◆ WHAT IS EXPECTED
Set the records down again in full, exactly as they are, apart from the images.

[STORED DATA — start]

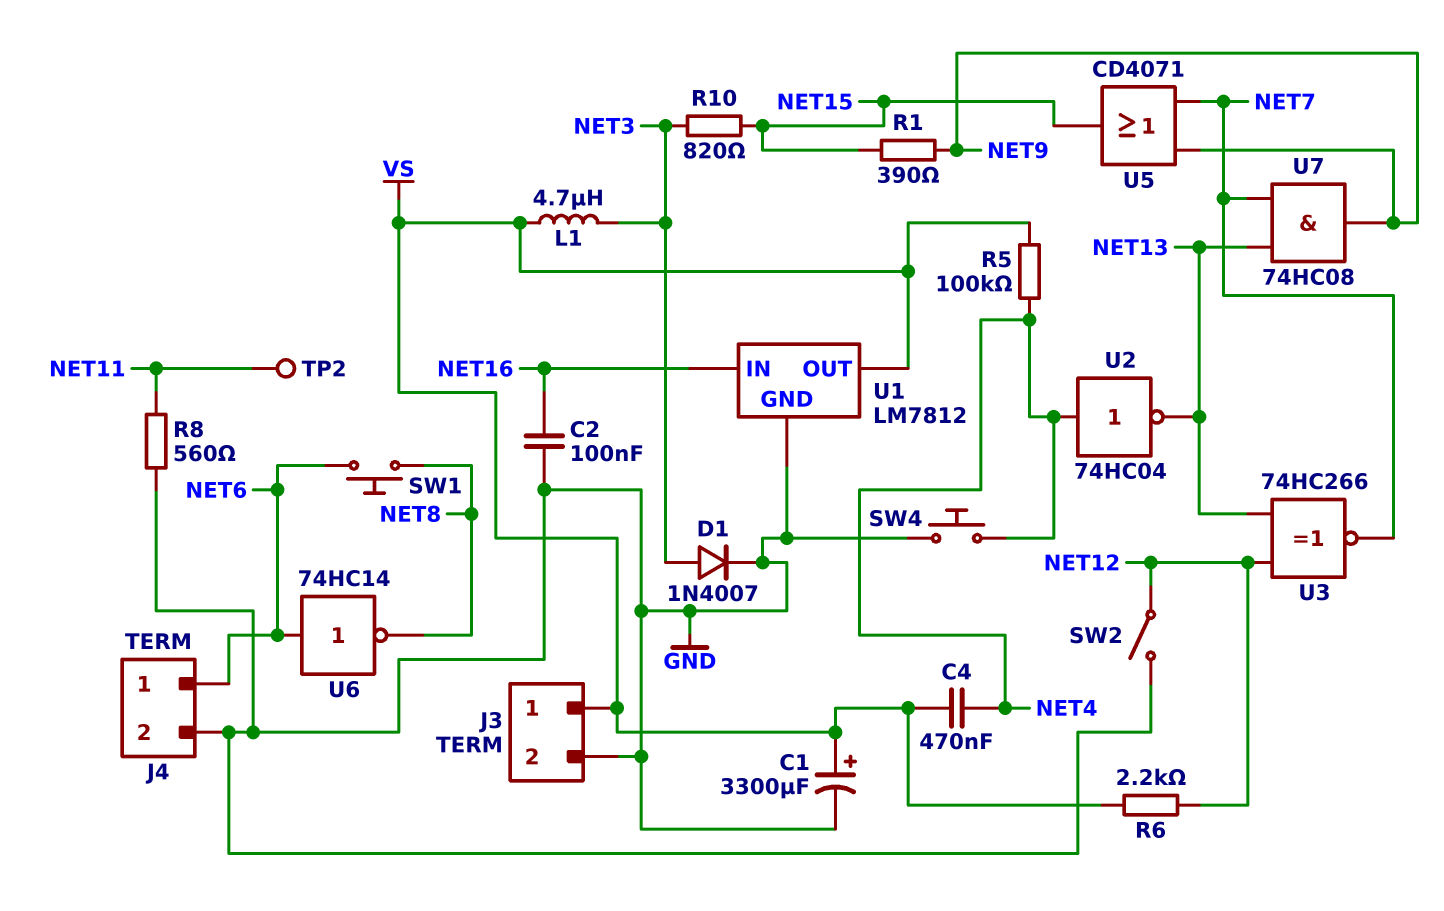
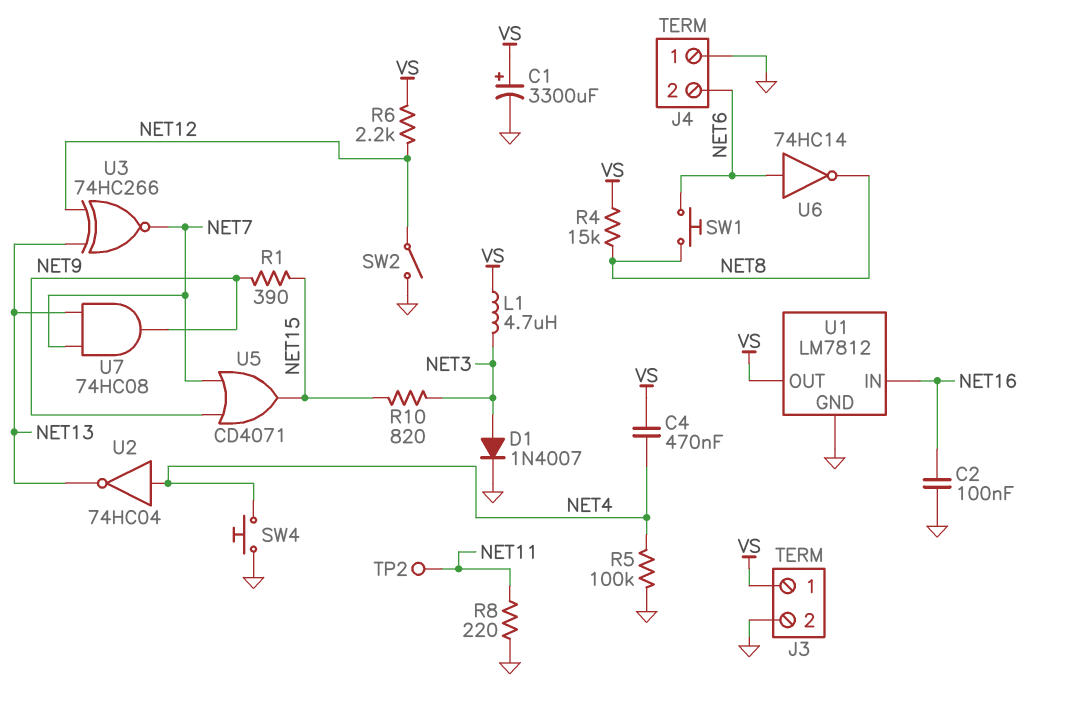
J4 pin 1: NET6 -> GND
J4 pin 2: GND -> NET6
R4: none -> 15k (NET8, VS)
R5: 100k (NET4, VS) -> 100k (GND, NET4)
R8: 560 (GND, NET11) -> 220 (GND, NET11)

[STORED DATA — finish]

◆ TASK ANSWER
J4 pin 1: NET6 -> GND
J4 pin 2: GND -> NET6
R4: none -> 15k (NET8, VS)
R5: 100k (NET4, VS) -> 100k (GND, NET4)
R8: 560 (GND, NET11) -> 220 (GND, NET11)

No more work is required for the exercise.